• _EXERCISE REQUIREMENTS_:
Copy out the entries below exactly as they stand, but only from the line containing "DRIVER pin IN2: D22 -> D27" through the line containing "PIXELS3 pin VCC: GND -> VIN".

(INPUT DATA Opens)

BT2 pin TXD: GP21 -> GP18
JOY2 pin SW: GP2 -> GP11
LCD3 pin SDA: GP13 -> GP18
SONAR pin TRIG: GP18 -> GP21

(INPUT DATA Closes)
(INPUT DATA Opens)

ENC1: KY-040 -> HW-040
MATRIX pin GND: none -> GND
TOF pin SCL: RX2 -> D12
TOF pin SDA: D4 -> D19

(INPUT DATA Closes)
(INPUT DATA Opens)

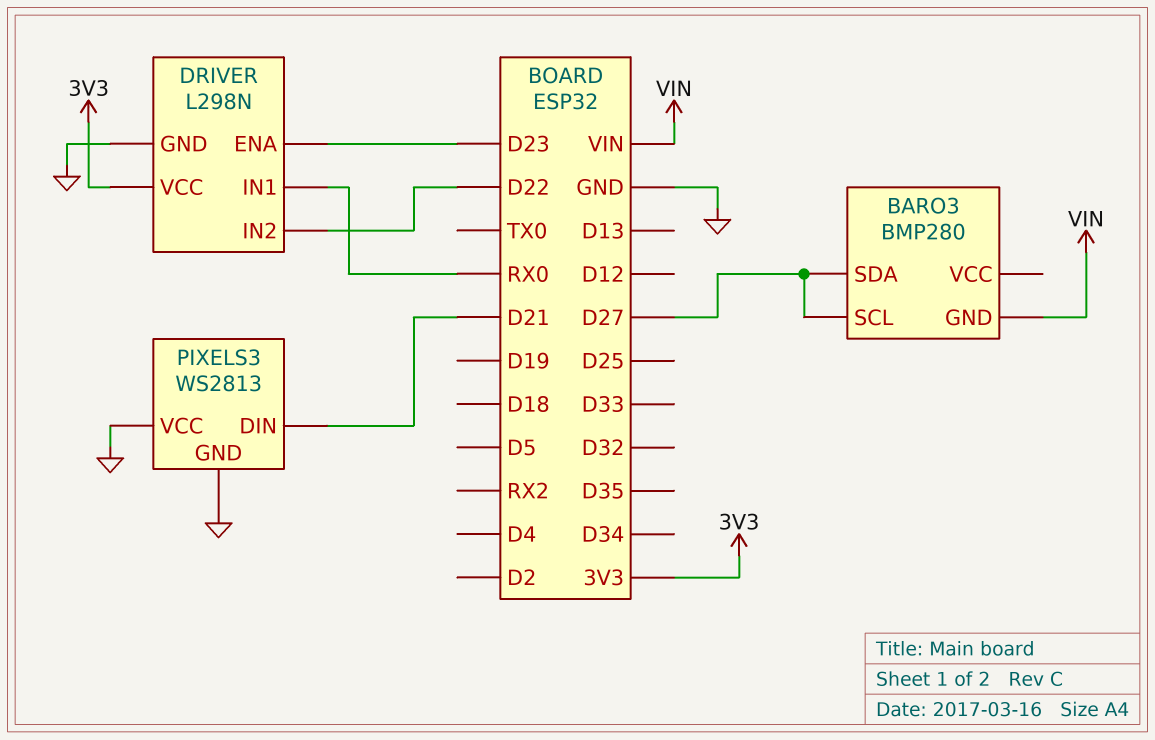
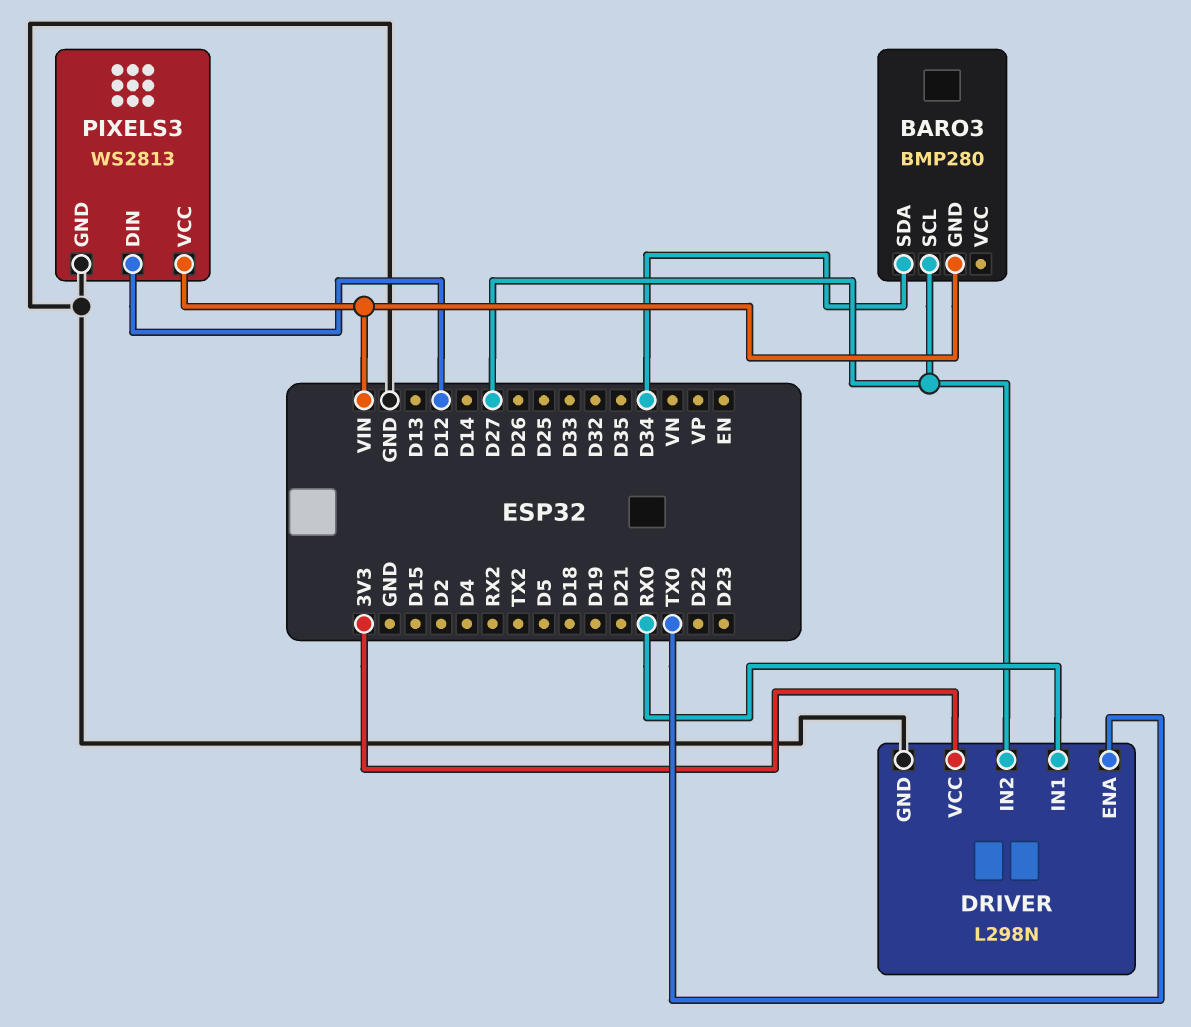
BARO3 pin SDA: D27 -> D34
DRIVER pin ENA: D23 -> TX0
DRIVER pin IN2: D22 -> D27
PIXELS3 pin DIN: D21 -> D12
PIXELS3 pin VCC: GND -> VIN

(INPUT DATA Closes)

• _SOLUTION TO THIS PROBLEM_:
DRIVER pin IN2: D22 -> D27
PIXELS3 pin DIN: D21 -> D12
PIXELS3 pin VCC: GND -> VIN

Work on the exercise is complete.